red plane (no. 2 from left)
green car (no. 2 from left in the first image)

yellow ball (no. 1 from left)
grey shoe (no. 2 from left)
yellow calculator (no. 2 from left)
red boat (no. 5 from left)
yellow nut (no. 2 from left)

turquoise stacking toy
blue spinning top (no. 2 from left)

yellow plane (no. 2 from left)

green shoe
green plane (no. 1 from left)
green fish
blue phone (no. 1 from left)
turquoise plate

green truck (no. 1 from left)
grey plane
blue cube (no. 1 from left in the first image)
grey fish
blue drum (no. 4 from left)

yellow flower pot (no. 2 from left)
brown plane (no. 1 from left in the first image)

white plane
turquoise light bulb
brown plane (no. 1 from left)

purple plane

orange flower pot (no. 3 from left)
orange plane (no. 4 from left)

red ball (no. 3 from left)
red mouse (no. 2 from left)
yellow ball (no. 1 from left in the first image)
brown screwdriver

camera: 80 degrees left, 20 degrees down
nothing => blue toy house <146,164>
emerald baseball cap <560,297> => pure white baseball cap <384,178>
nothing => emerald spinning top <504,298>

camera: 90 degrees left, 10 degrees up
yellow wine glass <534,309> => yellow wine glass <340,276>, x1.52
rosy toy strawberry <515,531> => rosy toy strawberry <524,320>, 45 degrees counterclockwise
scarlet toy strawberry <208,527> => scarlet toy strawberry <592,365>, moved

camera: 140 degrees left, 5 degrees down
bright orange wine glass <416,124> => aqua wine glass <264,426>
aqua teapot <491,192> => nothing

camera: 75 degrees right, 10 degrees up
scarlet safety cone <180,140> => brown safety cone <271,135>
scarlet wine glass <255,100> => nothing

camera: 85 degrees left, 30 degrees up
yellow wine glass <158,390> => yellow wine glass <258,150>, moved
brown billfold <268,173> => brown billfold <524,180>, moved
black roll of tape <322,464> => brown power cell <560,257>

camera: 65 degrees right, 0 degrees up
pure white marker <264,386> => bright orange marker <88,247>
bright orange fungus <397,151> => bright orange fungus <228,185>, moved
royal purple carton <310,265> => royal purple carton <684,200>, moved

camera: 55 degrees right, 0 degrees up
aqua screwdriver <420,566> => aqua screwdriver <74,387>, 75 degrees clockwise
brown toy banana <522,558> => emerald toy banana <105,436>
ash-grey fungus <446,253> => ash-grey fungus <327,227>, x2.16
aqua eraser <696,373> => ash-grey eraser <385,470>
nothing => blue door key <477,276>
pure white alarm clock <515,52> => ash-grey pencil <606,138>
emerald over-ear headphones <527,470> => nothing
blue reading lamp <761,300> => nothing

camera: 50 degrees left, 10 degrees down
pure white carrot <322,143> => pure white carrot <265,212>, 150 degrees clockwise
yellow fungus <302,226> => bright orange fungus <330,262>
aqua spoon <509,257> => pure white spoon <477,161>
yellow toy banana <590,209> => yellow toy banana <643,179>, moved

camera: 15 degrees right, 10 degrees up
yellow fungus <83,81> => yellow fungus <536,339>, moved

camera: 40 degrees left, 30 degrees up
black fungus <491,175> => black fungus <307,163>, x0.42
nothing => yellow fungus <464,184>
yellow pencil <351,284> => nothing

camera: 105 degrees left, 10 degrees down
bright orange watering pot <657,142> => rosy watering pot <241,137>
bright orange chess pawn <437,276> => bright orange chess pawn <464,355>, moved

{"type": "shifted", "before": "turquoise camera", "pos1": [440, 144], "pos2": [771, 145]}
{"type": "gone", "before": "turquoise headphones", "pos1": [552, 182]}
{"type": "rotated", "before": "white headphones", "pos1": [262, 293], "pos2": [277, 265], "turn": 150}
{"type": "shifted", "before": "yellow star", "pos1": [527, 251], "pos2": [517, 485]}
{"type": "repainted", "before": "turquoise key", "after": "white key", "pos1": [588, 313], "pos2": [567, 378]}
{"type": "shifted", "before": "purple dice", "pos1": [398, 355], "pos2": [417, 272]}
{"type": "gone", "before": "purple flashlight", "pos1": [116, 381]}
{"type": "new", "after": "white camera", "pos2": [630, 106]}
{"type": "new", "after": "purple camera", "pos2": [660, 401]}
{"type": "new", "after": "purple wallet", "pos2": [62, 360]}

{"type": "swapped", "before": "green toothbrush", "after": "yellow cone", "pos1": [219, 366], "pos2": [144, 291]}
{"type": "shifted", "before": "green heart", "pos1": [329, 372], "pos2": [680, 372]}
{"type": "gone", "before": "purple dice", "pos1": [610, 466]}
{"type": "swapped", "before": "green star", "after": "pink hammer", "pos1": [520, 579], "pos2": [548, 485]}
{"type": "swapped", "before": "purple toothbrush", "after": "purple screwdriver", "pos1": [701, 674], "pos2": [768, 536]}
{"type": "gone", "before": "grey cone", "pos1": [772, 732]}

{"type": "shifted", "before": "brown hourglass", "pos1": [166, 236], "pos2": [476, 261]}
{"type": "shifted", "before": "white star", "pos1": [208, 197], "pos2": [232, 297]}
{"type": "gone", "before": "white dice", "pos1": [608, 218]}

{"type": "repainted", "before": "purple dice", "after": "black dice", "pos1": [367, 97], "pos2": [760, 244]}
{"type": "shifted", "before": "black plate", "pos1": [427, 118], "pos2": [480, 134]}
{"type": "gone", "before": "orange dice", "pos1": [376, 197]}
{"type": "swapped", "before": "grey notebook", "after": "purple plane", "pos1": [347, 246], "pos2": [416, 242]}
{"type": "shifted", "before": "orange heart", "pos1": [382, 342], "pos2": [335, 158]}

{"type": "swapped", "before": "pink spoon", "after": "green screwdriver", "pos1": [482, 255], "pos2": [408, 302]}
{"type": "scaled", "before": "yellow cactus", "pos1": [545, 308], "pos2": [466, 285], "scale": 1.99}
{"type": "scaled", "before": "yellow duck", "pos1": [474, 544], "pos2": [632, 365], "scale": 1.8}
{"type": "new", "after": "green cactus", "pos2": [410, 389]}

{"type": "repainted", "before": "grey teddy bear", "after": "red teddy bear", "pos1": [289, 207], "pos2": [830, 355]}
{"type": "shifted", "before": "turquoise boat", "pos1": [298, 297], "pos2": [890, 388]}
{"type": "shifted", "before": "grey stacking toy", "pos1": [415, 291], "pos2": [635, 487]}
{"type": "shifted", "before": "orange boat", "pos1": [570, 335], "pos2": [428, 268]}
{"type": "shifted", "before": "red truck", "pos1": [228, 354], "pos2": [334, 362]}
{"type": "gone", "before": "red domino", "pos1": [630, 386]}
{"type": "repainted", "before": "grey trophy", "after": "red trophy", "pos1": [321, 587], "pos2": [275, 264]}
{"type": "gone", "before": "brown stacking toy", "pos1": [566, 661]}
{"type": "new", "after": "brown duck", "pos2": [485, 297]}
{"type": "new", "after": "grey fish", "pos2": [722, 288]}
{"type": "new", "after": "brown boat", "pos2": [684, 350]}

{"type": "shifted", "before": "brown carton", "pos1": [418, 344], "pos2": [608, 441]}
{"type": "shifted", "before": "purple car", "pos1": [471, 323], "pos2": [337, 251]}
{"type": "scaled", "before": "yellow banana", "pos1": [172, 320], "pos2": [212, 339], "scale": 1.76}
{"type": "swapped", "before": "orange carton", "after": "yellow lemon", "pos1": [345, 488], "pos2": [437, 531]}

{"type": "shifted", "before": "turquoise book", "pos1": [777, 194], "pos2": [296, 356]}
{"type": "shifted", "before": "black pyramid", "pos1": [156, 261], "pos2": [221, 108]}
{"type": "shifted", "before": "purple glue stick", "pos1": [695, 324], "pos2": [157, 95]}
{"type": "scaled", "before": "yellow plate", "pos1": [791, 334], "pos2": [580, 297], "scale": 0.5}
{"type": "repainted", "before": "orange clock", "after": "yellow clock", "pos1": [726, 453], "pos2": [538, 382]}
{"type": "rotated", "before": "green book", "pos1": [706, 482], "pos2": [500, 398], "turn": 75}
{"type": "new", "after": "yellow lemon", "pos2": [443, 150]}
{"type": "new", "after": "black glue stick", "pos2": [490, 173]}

· · ·

EXERCISE DESCRIPTION - Output only the lines from the top of the entries through the one holding "emerald baseball cap", copied exactly.

TASK RESULT -
red plane (no. 2 from left)
green car (no. 2 from left in the first image)

yellow ball (no. 1 from left)
grey shoe (no. 2 from left)
yellow calculator (no. 2 from left)
red boat (no. 5 from left)
yellow nut (no. 2 from left)

turquoise stacking toy
blue spinning top (no. 2 from left)

yellow plane (no. 2 from left)

green shoe
green plane (no. 1 from left)
green fish
blue phone (no. 1 from left)
turquoise plate

green truck (no. 1 from left)
grey plane
blue cube (no. 1 from left in the first image)
grey fish
blue drum (no. 4 from left)

yellow flower pot (no. 2 from left)
brown plane (no. 1 from left in the first image)

white plane
turquoise light bulb
brown plane (no. 1 from left)

purple plane

orange flower pot (no. 3 from left)
orange plane (no. 4 from left)

red ball (no. 3 from left)
red mouse (no. 2 from left)
yellow ball (no. 1 from left in the first image)
brown screwdriver

camera: 80 degrees left, 20 degrees down
nothing => blue toy house <146,164>
emerald baseball cap <560,297> => pure white baseball cap <384,178>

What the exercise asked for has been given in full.